MATERIAL
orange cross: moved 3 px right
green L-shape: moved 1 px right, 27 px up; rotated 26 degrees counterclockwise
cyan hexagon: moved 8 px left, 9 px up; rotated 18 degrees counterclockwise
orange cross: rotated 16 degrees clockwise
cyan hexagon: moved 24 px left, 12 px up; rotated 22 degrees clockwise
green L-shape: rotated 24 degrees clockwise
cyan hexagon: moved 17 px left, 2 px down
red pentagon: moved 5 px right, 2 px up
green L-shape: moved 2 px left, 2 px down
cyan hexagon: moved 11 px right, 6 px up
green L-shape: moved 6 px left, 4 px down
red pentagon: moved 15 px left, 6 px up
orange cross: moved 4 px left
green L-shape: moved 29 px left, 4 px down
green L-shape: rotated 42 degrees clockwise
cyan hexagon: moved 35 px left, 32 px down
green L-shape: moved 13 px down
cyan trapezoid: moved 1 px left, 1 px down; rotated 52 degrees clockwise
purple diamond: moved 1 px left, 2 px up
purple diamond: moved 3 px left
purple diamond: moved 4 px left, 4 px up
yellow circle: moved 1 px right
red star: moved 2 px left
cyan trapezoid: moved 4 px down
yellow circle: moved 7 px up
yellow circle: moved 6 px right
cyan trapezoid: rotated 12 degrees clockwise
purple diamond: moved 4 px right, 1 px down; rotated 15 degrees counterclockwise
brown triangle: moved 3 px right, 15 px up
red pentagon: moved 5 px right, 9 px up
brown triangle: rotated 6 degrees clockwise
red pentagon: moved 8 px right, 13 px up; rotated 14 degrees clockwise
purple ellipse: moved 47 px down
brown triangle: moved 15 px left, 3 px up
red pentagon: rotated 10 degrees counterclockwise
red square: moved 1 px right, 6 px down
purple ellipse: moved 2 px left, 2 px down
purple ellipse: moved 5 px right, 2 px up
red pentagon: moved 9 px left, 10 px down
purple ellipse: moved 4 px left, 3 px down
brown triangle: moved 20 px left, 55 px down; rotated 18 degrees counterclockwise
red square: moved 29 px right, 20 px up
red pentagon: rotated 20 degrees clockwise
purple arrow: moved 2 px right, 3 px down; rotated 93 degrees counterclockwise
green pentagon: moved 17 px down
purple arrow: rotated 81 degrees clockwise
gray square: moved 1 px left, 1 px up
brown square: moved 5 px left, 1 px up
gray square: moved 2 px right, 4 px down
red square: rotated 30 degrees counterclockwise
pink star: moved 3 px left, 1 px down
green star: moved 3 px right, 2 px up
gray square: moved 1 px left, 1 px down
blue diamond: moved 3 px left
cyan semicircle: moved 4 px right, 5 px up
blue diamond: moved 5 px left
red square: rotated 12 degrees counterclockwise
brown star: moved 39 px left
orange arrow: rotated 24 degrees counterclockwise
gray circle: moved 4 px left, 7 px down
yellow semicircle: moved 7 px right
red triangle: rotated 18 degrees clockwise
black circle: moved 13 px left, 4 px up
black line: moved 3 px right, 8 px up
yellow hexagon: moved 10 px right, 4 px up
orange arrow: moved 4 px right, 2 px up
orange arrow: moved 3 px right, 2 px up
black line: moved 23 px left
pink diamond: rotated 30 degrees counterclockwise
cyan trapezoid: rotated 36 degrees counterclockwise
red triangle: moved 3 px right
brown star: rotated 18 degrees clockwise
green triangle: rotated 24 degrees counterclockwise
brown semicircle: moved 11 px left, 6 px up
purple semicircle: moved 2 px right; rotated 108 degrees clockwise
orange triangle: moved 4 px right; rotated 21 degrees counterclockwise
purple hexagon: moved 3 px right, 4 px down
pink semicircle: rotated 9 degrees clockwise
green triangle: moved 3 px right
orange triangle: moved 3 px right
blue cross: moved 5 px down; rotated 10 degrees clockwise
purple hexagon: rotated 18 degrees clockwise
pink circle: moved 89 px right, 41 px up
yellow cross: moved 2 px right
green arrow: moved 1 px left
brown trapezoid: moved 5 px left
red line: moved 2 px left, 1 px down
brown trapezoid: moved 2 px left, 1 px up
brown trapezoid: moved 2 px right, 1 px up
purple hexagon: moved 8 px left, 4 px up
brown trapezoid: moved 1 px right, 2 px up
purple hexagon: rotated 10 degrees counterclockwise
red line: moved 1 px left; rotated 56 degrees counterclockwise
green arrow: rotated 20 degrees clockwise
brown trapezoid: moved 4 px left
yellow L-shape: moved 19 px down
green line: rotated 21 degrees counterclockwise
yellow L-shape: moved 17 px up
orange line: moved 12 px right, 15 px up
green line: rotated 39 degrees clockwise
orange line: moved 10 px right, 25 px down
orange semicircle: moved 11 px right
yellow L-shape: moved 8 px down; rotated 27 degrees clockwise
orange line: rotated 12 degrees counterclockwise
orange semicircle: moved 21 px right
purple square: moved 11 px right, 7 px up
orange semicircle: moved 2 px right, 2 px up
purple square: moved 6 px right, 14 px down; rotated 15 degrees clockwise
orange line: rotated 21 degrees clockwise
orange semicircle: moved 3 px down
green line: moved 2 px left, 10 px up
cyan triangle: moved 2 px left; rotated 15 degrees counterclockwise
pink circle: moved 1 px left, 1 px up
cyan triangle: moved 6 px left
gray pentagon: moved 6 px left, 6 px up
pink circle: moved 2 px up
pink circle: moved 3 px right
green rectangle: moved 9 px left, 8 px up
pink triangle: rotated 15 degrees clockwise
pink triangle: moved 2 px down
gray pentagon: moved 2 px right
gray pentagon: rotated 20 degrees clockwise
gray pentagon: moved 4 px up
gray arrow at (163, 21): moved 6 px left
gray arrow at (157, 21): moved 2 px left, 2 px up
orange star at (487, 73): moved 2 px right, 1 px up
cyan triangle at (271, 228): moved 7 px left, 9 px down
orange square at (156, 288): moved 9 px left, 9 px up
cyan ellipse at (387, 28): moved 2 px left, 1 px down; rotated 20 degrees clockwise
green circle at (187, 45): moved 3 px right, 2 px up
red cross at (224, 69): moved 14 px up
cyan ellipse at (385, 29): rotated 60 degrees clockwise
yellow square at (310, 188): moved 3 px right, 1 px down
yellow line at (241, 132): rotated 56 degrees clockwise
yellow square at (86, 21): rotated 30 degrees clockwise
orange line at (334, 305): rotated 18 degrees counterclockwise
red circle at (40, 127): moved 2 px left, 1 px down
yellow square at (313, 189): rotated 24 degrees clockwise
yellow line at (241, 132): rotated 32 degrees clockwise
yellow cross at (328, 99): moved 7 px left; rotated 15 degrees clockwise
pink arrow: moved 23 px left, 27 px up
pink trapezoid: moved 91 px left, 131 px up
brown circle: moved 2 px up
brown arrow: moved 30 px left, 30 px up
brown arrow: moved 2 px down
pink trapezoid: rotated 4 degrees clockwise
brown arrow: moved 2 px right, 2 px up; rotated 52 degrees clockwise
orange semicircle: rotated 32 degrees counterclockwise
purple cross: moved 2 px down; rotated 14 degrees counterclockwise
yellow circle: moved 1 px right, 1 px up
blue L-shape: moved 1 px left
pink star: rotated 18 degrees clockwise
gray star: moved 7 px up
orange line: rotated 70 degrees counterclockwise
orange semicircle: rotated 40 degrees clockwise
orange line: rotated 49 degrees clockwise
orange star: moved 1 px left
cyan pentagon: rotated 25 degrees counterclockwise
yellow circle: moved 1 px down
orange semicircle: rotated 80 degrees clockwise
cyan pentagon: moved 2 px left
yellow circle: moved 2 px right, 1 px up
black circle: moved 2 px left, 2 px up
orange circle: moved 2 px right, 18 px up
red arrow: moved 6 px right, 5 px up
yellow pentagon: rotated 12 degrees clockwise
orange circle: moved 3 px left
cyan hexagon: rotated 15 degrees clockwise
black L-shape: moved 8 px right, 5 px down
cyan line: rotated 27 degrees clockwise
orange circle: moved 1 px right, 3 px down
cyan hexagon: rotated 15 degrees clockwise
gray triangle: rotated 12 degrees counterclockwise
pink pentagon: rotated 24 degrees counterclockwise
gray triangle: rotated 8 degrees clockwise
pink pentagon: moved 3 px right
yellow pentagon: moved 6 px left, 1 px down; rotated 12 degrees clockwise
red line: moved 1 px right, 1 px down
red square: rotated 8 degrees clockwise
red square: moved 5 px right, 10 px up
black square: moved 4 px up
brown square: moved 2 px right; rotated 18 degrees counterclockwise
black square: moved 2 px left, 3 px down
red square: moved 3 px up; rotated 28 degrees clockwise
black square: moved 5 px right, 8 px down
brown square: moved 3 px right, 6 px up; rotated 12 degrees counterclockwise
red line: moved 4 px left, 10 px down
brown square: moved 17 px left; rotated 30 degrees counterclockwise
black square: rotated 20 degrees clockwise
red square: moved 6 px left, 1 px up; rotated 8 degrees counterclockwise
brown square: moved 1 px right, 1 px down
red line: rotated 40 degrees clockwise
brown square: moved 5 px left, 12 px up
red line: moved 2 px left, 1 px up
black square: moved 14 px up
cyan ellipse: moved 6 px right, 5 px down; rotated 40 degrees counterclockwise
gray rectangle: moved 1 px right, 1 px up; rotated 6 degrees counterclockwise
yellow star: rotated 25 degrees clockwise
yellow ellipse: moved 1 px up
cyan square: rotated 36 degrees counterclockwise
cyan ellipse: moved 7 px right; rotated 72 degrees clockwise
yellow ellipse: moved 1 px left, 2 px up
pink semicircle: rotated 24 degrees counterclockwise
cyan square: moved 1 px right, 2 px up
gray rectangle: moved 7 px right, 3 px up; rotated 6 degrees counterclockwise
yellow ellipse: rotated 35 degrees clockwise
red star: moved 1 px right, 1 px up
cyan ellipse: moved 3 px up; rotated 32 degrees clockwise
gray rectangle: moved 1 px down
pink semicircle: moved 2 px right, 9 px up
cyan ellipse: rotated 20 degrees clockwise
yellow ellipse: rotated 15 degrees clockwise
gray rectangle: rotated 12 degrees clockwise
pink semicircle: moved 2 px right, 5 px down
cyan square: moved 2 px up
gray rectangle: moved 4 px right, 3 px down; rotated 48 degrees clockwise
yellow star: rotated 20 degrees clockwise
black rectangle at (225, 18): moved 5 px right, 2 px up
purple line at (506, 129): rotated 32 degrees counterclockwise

GOAL
Print the rows word for word, starting at the very first row and ending at the one that contains "cyan hexagon: moved 11 px right, 6 px up".

SOLUTION TO THE EXERCISE
orange cross: moved 3 px right
green L-shape: moved 1 px right, 27 px up; rotated 26 degrees counterclockwise
cyan hexagon: moved 8 px left, 9 px up; rotated 18 degrees counterclockwise
orange cross: rotated 16 degrees clockwise
cyan hexagon: moved 24 px left, 12 px up; rotated 22 degrees clockwise
green L-shape: rotated 24 degrees clockwise
cyan hexagon: moved 17 px left, 2 px down
red pentagon: moved 5 px right, 2 px up
green L-shape: moved 2 px left, 2 px down
cyan hexagon: moved 11 px right, 6 px up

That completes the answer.